Structured diff data:

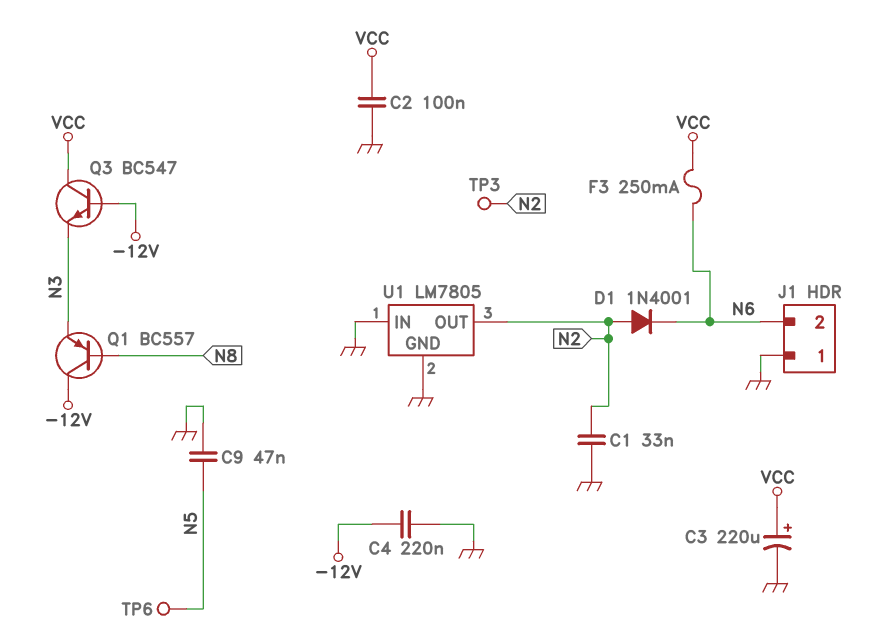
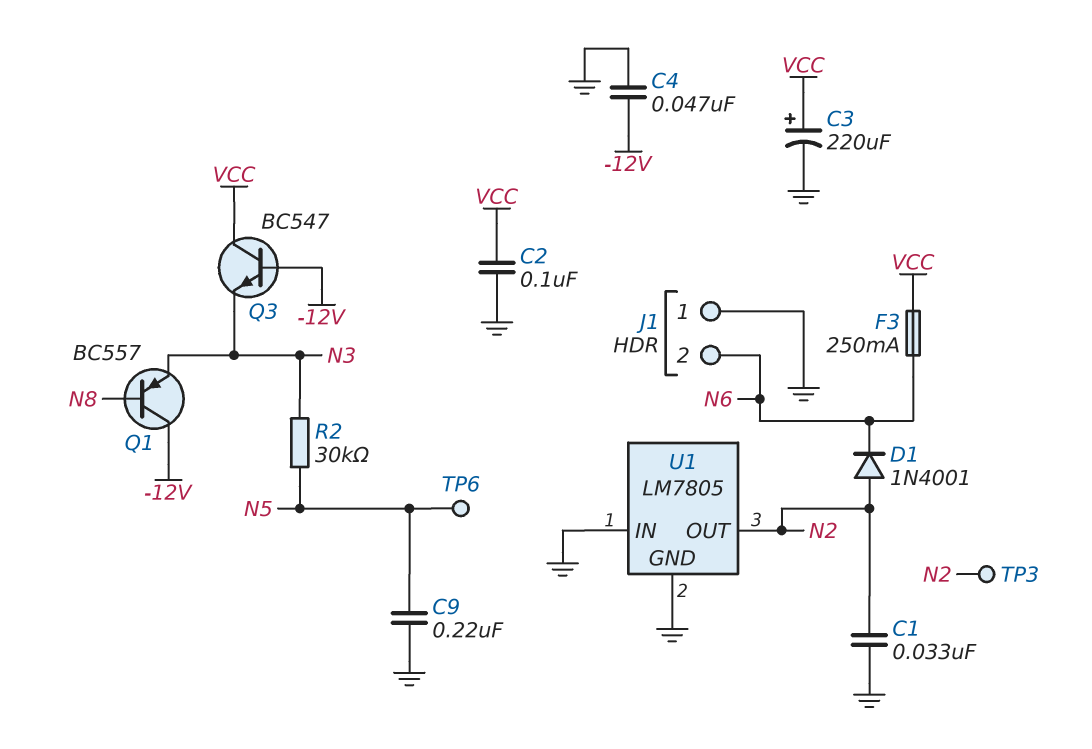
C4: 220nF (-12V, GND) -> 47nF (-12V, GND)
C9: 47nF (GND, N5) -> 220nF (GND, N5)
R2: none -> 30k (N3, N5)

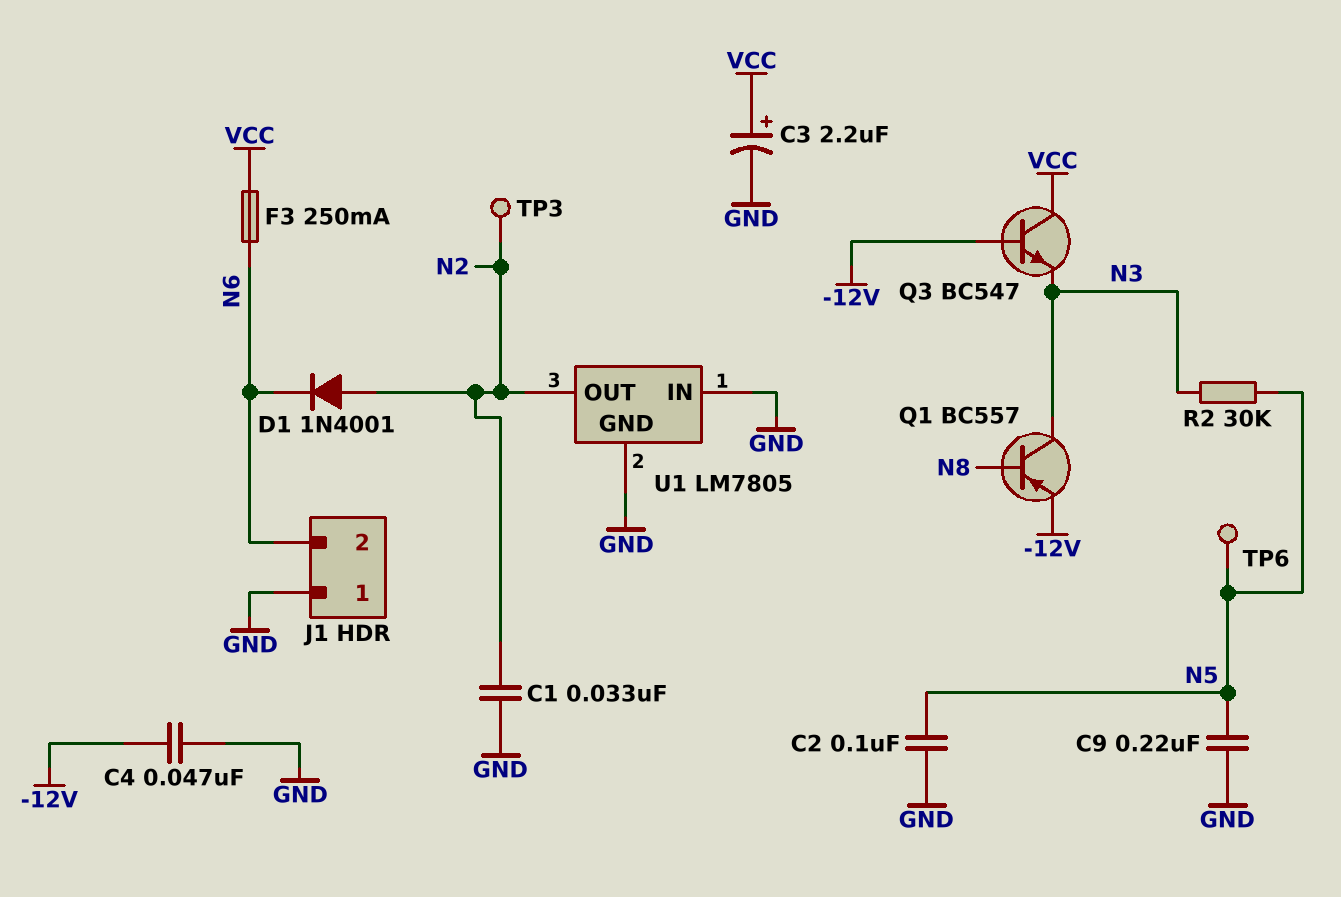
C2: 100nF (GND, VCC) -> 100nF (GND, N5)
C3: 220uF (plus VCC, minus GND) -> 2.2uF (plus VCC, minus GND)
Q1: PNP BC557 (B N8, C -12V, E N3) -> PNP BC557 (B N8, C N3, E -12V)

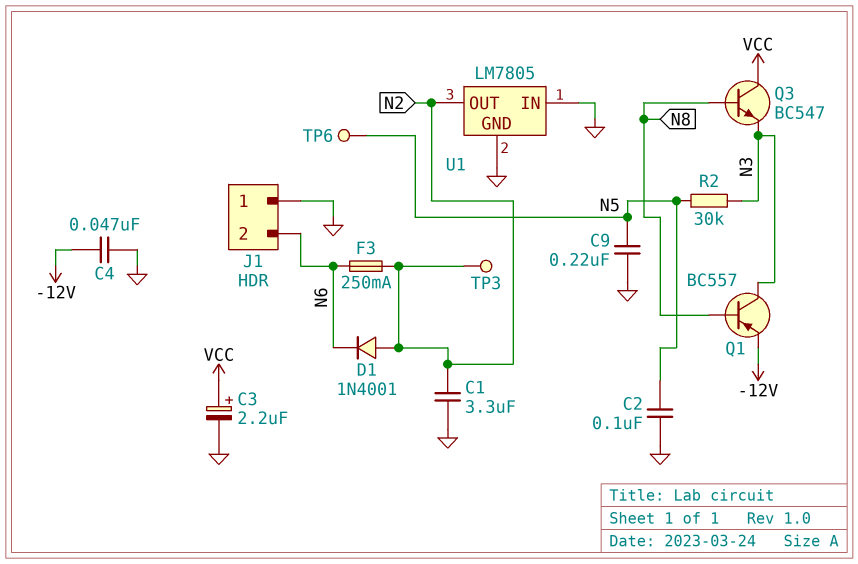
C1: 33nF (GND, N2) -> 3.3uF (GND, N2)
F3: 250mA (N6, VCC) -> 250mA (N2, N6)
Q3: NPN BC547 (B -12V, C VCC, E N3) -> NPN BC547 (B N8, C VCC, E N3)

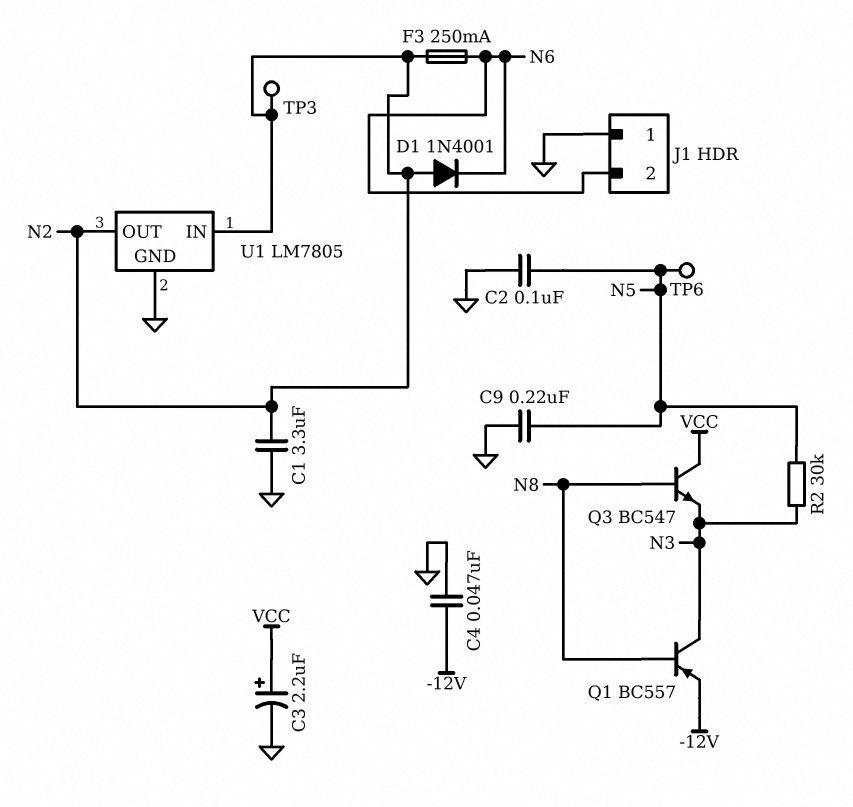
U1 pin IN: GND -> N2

WORK ORDER: Pictures stay out; reproduce exactly the lines from the one containing "C3: 220uF (plus" through the end of the data.

COMPLETED EXERCISE:
C3: 220uF (plus VCC, minus GND) -> 2.2uF (plus VCC, minus GND)
Q1: PNP BC557 (B N8, C -12V, E N3) -> PNP BC557 (B N8, C N3, E -12V)

C1: 33nF (GND, N2) -> 3.3uF (GND, N2)
F3: 250mA (N6, VCC) -> 250mA (N2, N6)
Q3: NPN BC547 (B -12V, C VCC, E N3) -> NPN BC547 (B N8, C VCC, E N3)

U1 pin IN: GND -> N2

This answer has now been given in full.